» **Task brief**
What is needed here is an exact repetition of the records below, beginning at the line that has "camera: 25 degrees right, 0 degrees up" and stopping after the line that has "(792, 385) = (591, 390): green".

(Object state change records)
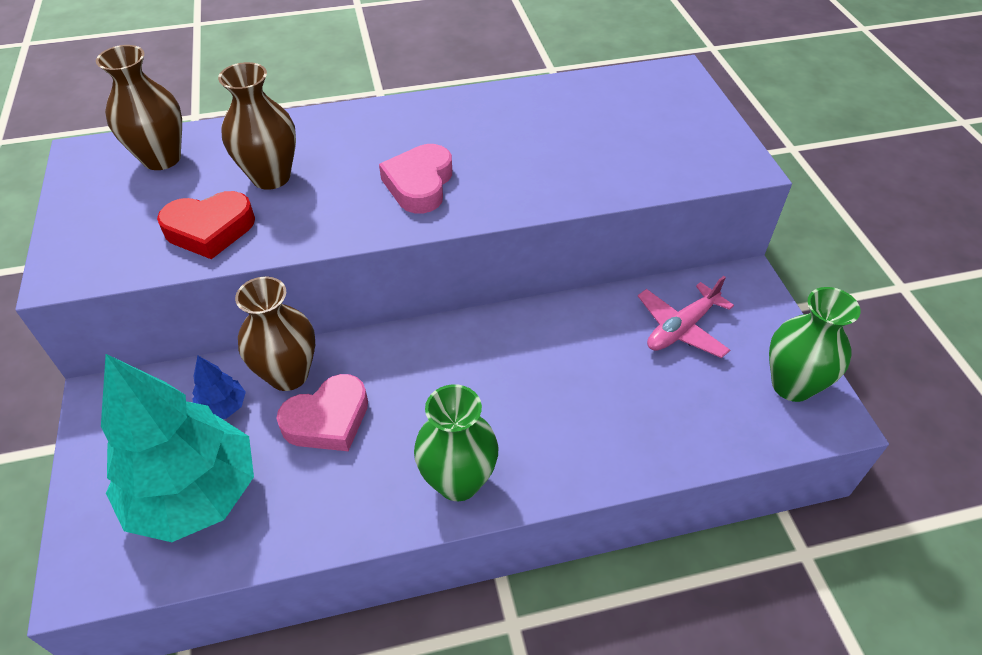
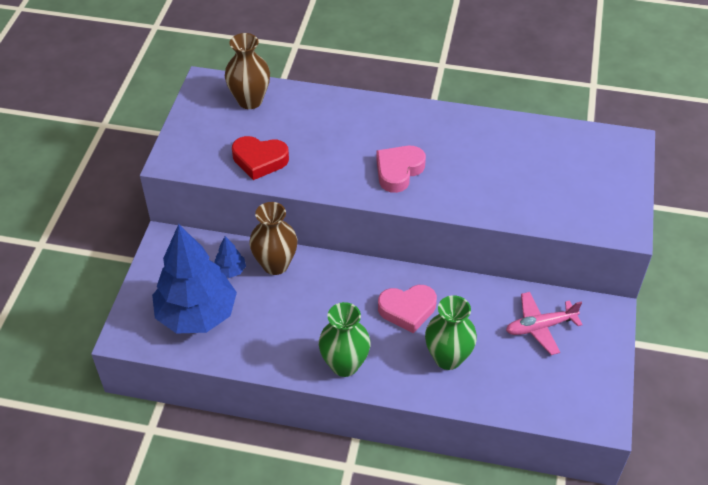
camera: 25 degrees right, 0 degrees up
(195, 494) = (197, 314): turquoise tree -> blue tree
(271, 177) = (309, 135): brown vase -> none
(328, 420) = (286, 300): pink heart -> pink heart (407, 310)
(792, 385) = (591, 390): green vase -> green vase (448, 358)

---

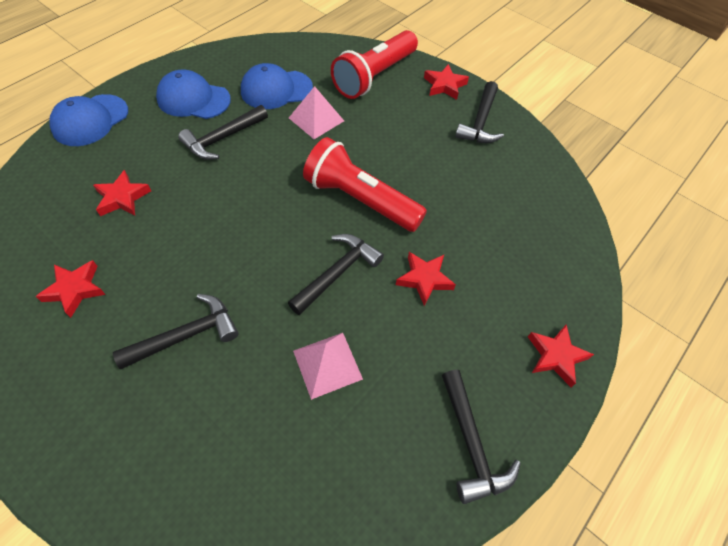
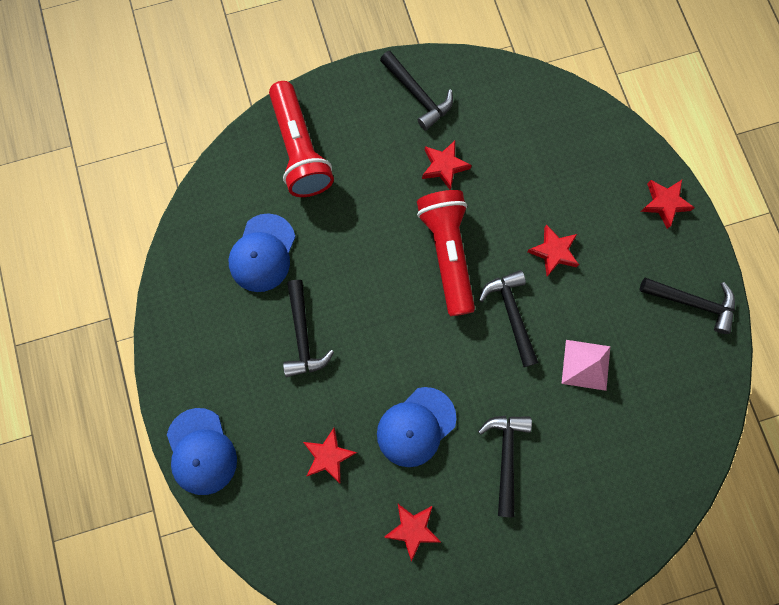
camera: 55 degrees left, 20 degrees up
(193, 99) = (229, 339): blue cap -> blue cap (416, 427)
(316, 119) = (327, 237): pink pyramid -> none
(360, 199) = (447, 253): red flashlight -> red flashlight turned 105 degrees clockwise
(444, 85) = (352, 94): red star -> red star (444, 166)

» **Answer to the exercise**
camera: 25 degrees right, 0 degrees up
(195, 494) = (197, 314): turquoise tree -> blue tree
(271, 177) = (309, 135): brown vase -> none
(328, 420) = (286, 300): pink heart -> pink heart (407, 310)
(792, 385) = (591, 390): green vase -> green vase (448, 358)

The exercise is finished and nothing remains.